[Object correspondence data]
============================================================

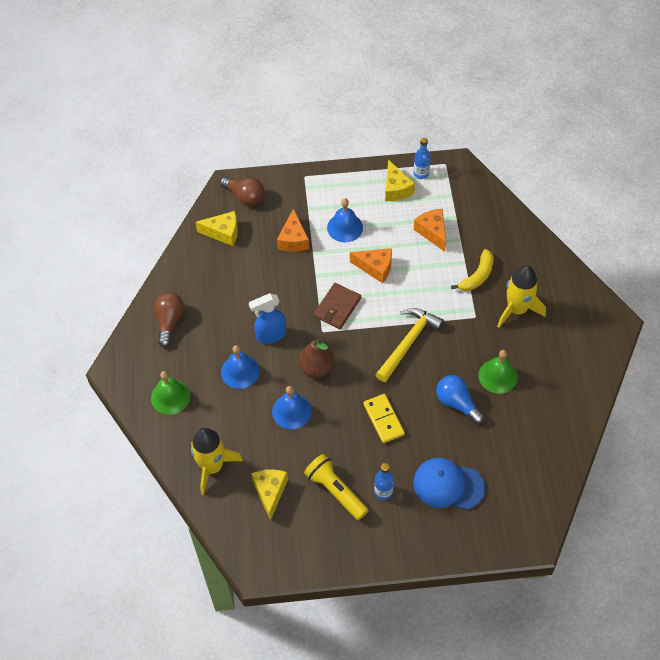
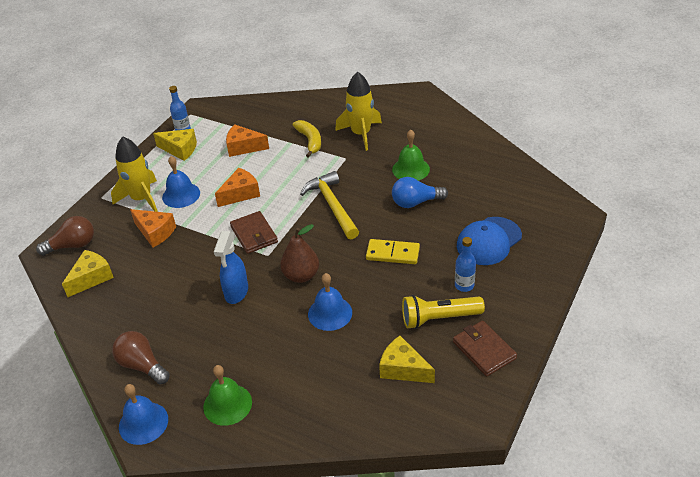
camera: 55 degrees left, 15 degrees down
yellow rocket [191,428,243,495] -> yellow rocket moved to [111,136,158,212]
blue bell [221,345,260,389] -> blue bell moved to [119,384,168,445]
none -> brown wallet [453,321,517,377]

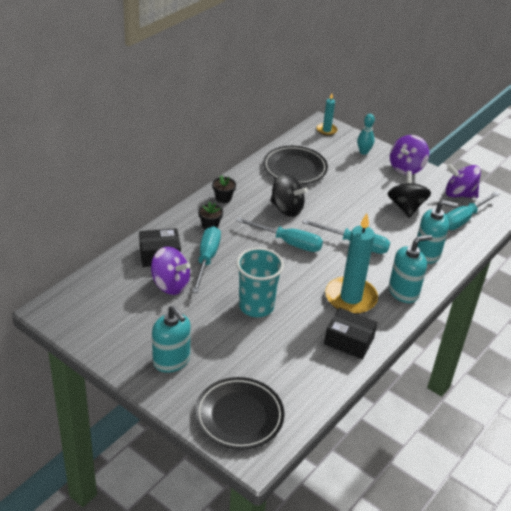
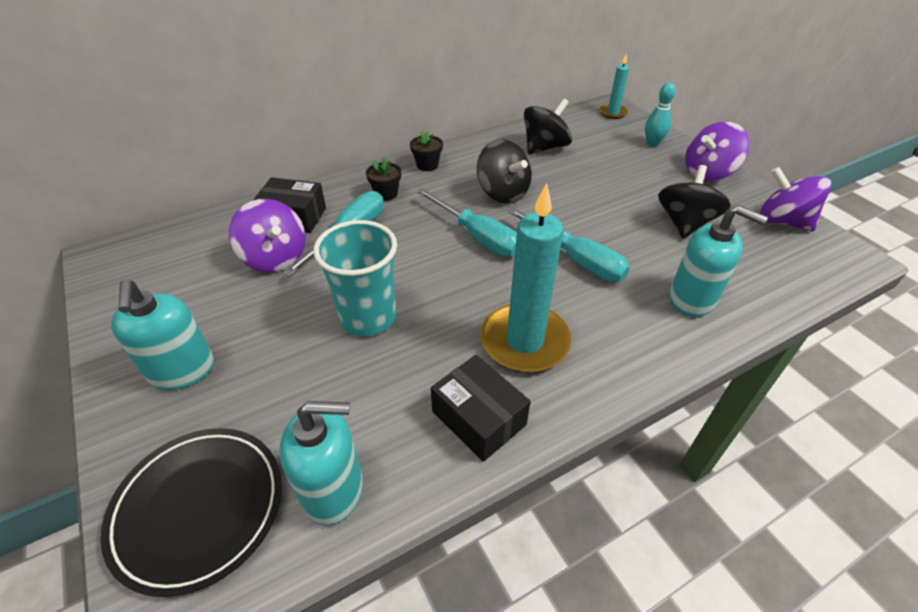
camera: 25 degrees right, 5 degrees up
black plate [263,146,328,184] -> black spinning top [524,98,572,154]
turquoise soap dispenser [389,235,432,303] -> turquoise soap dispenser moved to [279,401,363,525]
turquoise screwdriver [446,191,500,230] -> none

============================================================

What to work on: What is needed is a word-for-word copy of the lines from the one containing "yellow rocket [191,428,243,495]" through the final line of the records above, both included, with the pictures left out.

Solution:
yellow rocket [191,428,243,495] -> yellow rocket moved to [111,136,158,212]
blue bell [221,345,260,389] -> blue bell moved to [119,384,168,445]
none -> brown wallet [453,321,517,377]

camera: 25 degrees right, 5 degrees up
black plate [263,146,328,184] -> black spinning top [524,98,572,154]
turquoise soap dispenser [389,235,432,303] -> turquoise soap dispenser moved to [279,401,363,525]
turquoise screwdriver [446,191,500,230] -> none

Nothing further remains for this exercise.